§ **Listed entries**
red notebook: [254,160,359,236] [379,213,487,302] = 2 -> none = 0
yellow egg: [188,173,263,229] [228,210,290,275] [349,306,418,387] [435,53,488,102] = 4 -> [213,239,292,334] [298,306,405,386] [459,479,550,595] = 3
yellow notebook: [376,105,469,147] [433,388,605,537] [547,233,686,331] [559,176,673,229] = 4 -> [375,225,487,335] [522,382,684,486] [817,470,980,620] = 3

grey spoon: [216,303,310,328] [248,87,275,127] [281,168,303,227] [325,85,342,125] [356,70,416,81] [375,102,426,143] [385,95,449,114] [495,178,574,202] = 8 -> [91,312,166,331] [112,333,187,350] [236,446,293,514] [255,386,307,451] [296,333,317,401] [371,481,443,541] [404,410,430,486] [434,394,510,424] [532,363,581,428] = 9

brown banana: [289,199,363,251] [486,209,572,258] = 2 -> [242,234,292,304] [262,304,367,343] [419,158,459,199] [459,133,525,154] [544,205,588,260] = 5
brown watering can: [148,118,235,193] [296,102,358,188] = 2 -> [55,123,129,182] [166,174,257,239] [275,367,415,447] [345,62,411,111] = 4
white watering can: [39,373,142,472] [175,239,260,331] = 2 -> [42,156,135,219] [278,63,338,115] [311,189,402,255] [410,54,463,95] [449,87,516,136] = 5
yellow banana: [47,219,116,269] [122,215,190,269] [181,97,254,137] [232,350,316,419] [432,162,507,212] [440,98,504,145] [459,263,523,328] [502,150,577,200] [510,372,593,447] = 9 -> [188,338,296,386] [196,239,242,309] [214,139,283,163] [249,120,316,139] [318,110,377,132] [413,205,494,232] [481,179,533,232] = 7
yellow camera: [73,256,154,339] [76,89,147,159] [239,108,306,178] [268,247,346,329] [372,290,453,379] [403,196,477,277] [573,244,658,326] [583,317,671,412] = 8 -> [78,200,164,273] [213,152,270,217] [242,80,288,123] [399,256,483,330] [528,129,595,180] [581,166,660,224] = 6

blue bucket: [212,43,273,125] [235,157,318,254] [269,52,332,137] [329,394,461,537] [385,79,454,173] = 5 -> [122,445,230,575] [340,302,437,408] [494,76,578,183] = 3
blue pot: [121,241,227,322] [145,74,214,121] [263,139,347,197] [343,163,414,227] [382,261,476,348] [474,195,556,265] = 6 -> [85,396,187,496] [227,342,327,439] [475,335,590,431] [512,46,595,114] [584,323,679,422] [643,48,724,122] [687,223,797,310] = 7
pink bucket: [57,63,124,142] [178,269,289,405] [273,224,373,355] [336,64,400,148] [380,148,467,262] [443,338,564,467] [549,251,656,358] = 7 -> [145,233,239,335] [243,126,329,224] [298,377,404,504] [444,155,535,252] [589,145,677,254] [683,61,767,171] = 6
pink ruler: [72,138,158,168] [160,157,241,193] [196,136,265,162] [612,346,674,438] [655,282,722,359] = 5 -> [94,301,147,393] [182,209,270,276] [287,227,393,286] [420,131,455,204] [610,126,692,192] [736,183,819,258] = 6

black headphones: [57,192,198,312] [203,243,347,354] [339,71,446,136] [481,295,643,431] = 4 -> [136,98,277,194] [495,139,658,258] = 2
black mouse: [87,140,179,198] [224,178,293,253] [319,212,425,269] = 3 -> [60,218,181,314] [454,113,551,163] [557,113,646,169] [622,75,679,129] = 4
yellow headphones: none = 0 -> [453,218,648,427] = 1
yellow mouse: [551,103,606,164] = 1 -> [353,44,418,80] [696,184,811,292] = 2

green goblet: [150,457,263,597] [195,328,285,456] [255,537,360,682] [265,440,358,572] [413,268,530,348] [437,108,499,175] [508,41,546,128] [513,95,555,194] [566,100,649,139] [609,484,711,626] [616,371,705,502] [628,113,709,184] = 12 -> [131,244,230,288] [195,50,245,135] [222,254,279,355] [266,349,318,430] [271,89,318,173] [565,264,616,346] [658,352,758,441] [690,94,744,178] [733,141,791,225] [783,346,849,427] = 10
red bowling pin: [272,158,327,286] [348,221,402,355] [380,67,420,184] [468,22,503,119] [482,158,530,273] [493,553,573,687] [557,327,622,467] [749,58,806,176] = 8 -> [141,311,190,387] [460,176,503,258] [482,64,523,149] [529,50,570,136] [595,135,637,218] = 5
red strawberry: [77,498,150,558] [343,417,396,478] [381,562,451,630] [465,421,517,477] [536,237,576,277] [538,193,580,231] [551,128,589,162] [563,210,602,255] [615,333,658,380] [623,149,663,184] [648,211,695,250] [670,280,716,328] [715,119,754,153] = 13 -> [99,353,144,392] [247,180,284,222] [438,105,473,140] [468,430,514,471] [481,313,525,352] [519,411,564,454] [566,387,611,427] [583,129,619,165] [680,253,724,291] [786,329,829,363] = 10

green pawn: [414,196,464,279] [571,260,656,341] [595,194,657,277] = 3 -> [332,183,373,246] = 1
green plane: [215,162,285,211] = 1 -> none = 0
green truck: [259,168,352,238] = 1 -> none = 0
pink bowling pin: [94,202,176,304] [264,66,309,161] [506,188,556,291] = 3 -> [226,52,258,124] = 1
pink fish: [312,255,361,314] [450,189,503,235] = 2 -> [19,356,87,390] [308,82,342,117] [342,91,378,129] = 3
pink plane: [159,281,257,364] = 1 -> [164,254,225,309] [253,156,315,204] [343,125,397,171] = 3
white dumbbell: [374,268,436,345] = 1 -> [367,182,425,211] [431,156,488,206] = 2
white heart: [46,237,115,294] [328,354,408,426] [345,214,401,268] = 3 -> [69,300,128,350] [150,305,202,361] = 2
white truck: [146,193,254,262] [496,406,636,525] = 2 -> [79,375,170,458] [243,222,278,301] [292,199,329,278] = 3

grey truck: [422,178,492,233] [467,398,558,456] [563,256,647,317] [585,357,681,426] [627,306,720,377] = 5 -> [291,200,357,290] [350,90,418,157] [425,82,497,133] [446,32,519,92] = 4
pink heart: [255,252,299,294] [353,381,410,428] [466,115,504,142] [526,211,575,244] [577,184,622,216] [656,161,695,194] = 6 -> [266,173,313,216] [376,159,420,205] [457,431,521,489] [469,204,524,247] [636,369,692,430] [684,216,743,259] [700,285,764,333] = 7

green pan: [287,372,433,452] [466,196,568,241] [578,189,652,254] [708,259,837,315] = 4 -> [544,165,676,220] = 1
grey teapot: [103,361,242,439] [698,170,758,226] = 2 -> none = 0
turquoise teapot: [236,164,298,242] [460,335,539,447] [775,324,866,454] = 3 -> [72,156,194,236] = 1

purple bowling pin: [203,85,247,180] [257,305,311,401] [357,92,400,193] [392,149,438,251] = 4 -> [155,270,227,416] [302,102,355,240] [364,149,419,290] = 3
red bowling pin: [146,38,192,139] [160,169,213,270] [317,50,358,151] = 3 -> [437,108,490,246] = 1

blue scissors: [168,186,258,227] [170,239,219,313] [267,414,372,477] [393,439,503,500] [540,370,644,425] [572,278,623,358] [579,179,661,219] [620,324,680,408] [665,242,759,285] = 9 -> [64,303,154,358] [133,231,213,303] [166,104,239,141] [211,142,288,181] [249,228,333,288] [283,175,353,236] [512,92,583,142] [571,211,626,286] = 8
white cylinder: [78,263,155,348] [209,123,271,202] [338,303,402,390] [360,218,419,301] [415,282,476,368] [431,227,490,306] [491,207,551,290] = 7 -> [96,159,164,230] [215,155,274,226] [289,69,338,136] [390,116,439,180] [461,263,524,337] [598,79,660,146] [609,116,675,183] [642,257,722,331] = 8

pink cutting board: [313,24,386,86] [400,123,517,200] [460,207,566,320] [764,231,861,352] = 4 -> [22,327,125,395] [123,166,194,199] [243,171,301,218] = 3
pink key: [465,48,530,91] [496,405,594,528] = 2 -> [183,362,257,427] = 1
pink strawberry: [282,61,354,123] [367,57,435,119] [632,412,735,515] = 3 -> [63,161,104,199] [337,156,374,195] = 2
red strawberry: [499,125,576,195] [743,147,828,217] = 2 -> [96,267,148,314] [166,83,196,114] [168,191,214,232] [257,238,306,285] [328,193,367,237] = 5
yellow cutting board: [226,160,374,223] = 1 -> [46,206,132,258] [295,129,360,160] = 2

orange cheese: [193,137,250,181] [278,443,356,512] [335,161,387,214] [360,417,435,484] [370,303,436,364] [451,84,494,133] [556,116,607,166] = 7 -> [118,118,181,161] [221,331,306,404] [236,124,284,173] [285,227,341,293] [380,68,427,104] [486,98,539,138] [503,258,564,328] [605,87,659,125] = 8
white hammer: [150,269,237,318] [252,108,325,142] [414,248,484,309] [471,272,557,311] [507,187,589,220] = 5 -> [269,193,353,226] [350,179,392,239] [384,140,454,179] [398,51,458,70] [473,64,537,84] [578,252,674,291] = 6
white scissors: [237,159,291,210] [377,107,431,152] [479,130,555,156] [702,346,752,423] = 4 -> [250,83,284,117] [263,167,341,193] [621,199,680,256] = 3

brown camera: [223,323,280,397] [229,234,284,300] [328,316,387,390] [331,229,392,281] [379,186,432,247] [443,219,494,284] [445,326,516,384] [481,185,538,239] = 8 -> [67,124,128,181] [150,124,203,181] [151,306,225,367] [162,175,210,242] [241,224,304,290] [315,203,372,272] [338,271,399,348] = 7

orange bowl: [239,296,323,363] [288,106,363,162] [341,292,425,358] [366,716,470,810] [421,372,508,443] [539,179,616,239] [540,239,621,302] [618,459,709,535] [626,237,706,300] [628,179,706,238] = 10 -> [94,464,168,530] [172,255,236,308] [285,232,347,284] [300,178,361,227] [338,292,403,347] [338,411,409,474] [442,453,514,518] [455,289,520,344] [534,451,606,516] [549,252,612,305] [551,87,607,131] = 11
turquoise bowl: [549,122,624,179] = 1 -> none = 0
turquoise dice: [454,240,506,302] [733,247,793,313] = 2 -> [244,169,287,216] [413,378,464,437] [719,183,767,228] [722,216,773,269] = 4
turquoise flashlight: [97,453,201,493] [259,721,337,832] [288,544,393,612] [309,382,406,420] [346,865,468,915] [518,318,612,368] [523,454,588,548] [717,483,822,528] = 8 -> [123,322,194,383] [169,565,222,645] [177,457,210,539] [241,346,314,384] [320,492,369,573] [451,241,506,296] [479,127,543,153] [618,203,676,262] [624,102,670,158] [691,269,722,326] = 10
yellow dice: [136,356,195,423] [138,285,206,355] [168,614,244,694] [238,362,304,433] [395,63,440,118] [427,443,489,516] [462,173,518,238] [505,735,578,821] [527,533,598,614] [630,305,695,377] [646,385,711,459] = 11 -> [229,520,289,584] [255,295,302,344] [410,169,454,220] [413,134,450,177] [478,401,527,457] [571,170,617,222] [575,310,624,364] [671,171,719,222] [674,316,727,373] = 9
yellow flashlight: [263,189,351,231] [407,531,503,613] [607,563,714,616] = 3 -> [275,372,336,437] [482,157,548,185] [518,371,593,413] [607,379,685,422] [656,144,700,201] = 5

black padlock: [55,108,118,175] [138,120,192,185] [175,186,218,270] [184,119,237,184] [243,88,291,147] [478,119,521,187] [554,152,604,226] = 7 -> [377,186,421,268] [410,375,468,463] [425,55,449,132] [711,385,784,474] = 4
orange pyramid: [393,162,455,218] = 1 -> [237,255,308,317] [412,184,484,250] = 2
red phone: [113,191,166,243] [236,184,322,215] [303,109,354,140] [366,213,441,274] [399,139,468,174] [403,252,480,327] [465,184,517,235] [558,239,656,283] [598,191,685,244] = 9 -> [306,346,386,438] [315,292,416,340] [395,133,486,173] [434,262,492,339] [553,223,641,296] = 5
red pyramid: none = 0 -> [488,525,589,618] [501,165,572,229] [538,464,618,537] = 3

§ **Work request**
From the listing above, the lines starting with the one that has "green pawn: [414,196,464,279]" and running through the one that has "pink bowling pin: [94,202,176,304]" should be copied exactly, ends included.

§ **Result**
green pawn: [414,196,464,279] [571,260,656,341] [595,194,657,277] = 3 -> [332,183,373,246] = 1
green plane: [215,162,285,211] = 1 -> none = 0
green truck: [259,168,352,238] = 1 -> none = 0
pink bowling pin: [94,202,176,304] [264,66,309,161] [506,188,556,291] = 3 -> [226,52,258,124] = 1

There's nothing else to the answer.